RECORDS FOR THE EXERCISE Block Start
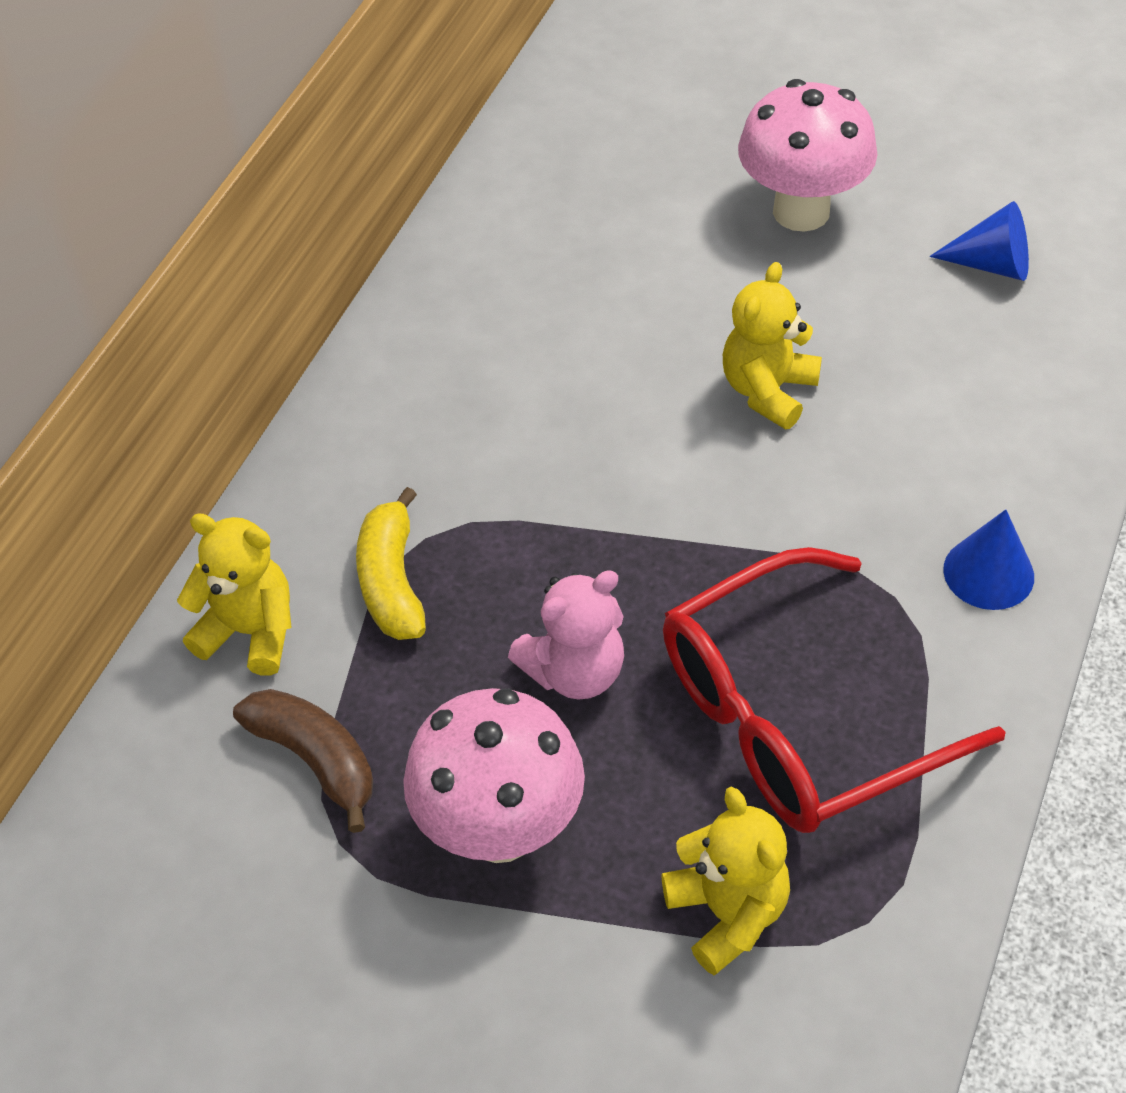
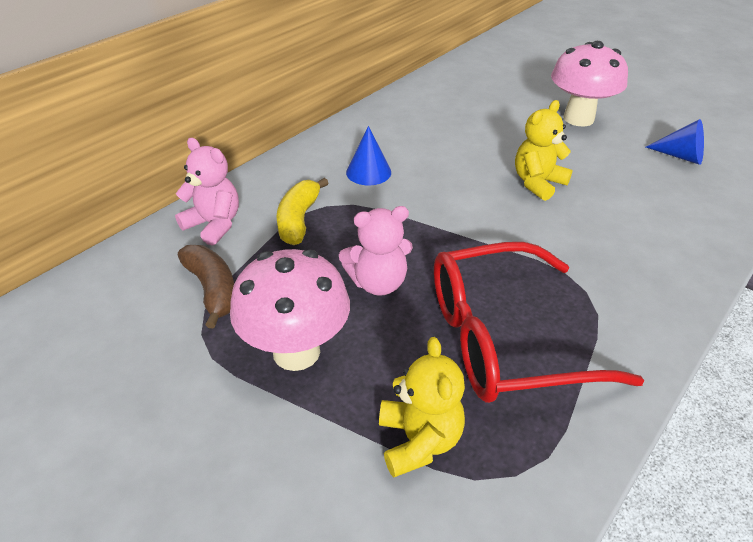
camera: 15 degrees right, 10 degrees down
yellow teddy bear [177,513,292,676] -> pink teddy bear [175,138,239,246]
blue cone [943,509,1034,610] -> blue cone moved to [346,126,391,185]

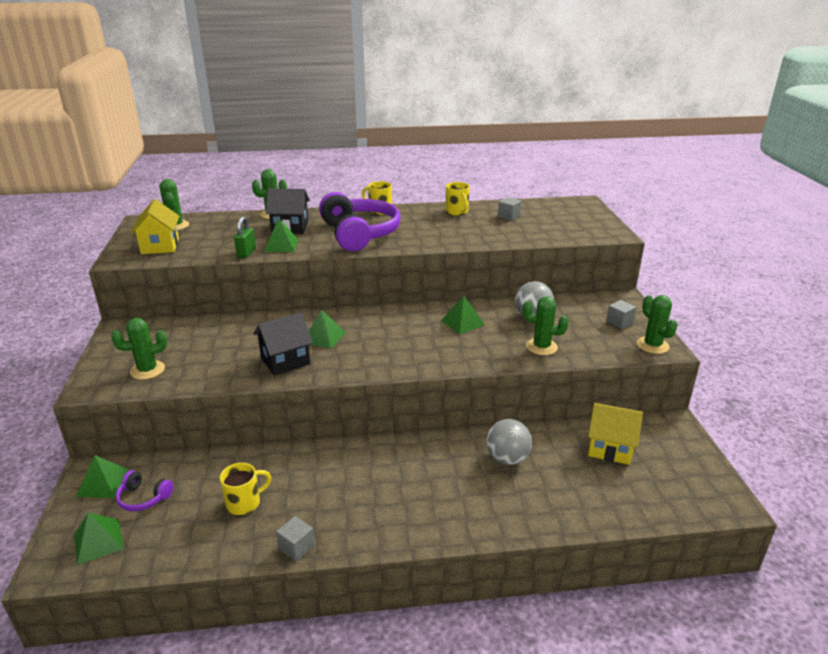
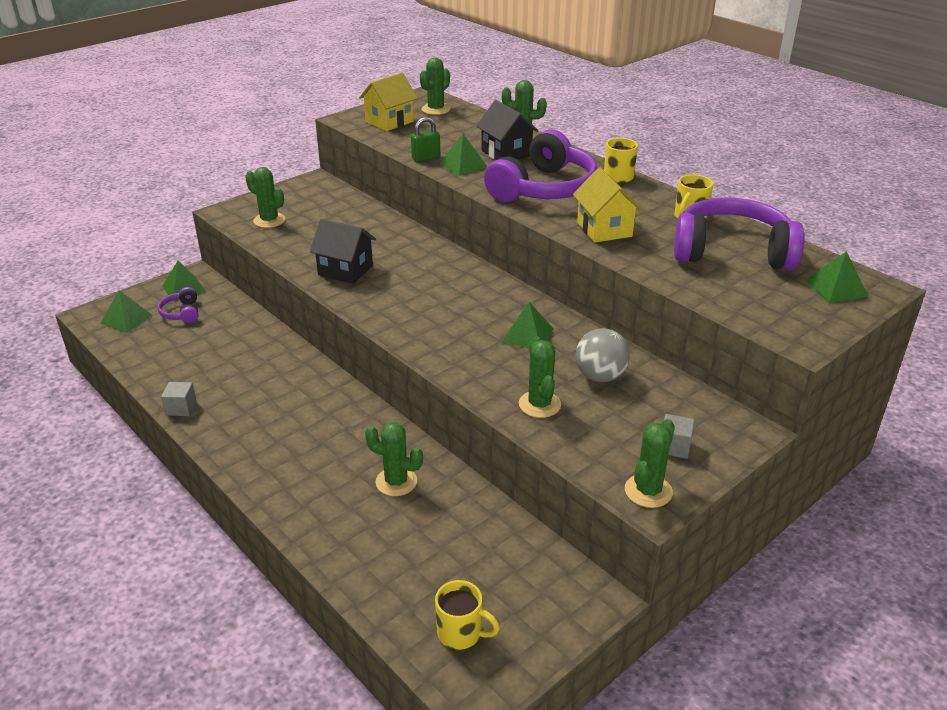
camera: 55 degrees right, 5 degrees up
yellow mug [220,463,272,515] -> yellow mug moved to [435,580,500,650]
green pyramid [309,310,346,349] -> green pyramid moved to [805,251,868,303]
grey ball [486,419,532,465] -> green cactus [365,422,423,496]
grey cube [498,197,522,221] -> purple headphones [674,197,804,271]
yellow house [588,403,643,465] -> yellow house moved to [573,168,642,243]

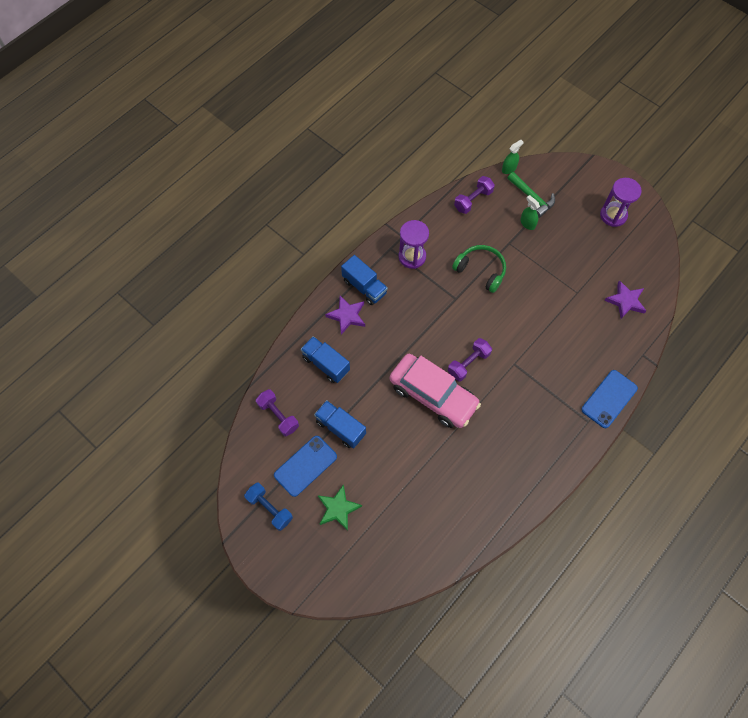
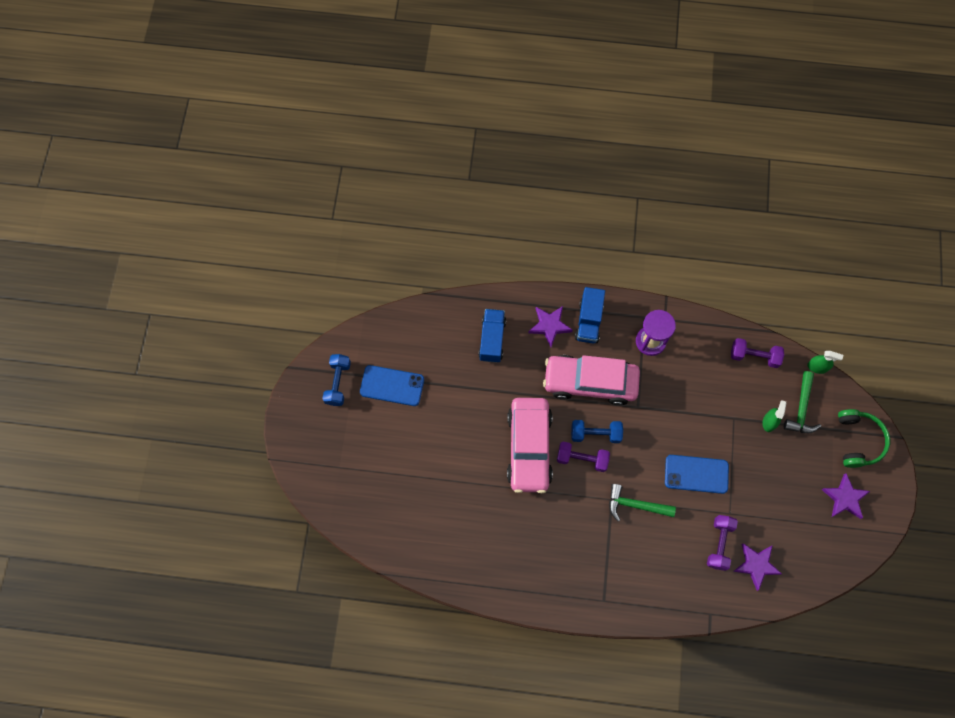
camera: 55 degrees right, 5 degrees up
purple dumbbell [256,389,299,436] -> purple dumbbell moved to [707,515,738,571]
blue truck [314,400,366,448] -> none
green star [318,484,362,531] -> none
green headphones [452,245,506,293] -> green headphones moved to [838,409,890,468]
blue phone [581,370,638,428] -> blue phone moved to [665,455,729,494]
purple hourglass [600,178,642,227] -> purple star [821,473,870,519]
none -> pink car [543,355,640,406]
none -> blue dumbbell [571,420,623,443]
none -> green hammer [609,484,676,521]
RECORDS FOR THE EXERCISE Block End
Copy every record exactly, dropping the images.

camera: 15 degrees right, 10 degrees down
yellow teddy bear [177,513,292,676] -> pink teddy bear [175,138,239,246]
blue cone [943,509,1034,610] -> blue cone moved to [346,126,391,185]

camera: 55 degrees right, 5 degrees up
yellow mug [220,463,272,515] -> yellow mug moved to [435,580,500,650]
green pyramid [309,310,346,349] -> green pyramid moved to [805,251,868,303]
grey ball [486,419,532,465] -> green cactus [365,422,423,496]
grey cube [498,197,522,221] -> purple headphones [674,197,804,271]
yellow house [588,403,643,465] -> yellow house moved to [573,168,642,243]

camera: 55 degrees right, 5 degrees up
purple dumbbell [256,389,299,436] -> purple dumbbell moved to [707,515,738,571]
blue truck [314,400,366,448] -> none
green star [318,484,362,531] -> none
green headphones [452,245,506,293] -> green headphones moved to [838,409,890,468]
blue phone [581,370,638,428] -> blue phone moved to [665,455,729,494]
purple hourglass [600,178,642,227] -> purple star [821,473,870,519]
none -> pink car [543,355,640,406]
none -> blue dumbbell [571,420,623,443]
none -> green hammer [609,484,676,521]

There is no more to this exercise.